§ **Given data**:
--- --- ---

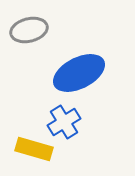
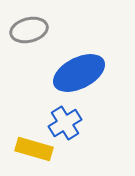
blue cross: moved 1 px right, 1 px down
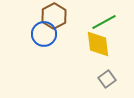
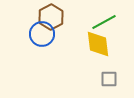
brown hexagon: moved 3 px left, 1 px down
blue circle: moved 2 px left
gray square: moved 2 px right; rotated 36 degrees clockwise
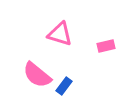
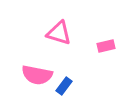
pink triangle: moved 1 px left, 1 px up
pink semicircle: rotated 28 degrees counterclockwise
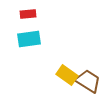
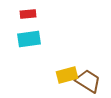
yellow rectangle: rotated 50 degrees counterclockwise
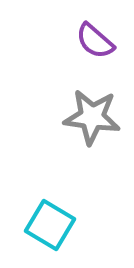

--- --- ---

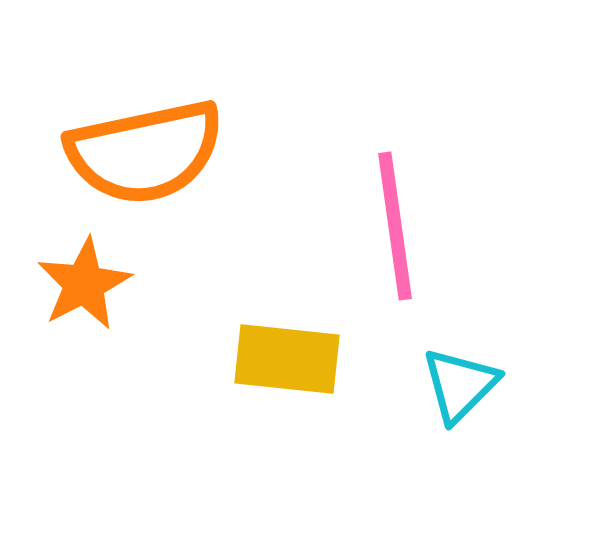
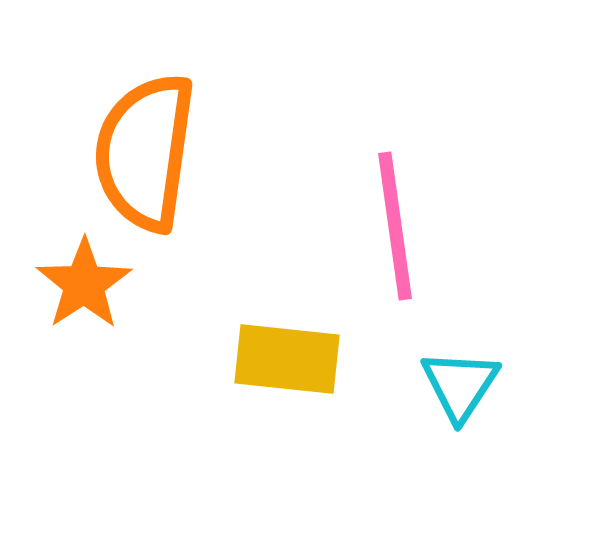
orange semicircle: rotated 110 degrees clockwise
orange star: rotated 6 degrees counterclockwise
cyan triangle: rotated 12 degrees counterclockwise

--- --- ---

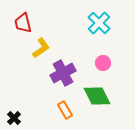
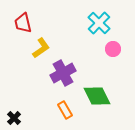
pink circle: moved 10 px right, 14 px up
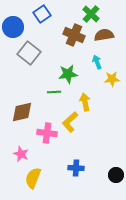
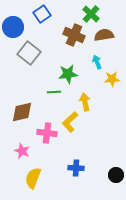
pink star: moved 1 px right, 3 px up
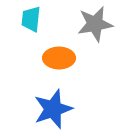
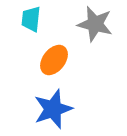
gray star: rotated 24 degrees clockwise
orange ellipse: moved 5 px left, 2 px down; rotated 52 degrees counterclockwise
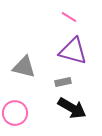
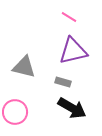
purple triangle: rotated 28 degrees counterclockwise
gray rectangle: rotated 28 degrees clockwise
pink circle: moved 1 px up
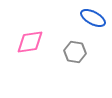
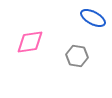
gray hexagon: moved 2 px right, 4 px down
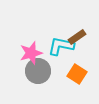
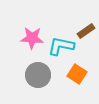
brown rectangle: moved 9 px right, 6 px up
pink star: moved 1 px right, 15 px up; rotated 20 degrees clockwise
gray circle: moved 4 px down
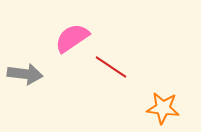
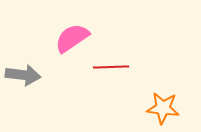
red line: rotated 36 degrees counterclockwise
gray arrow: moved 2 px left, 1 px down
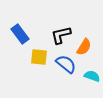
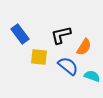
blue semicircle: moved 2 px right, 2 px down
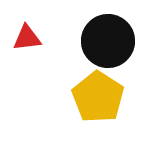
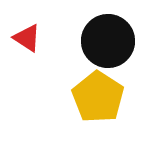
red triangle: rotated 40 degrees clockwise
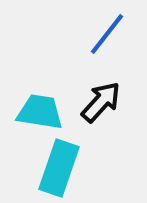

--- --- ---

§ **Exercise objective**:
Across the data shown above, how many lines carry the string "pink"? Reply with the figure by itself.

§ **Result for this task**:
6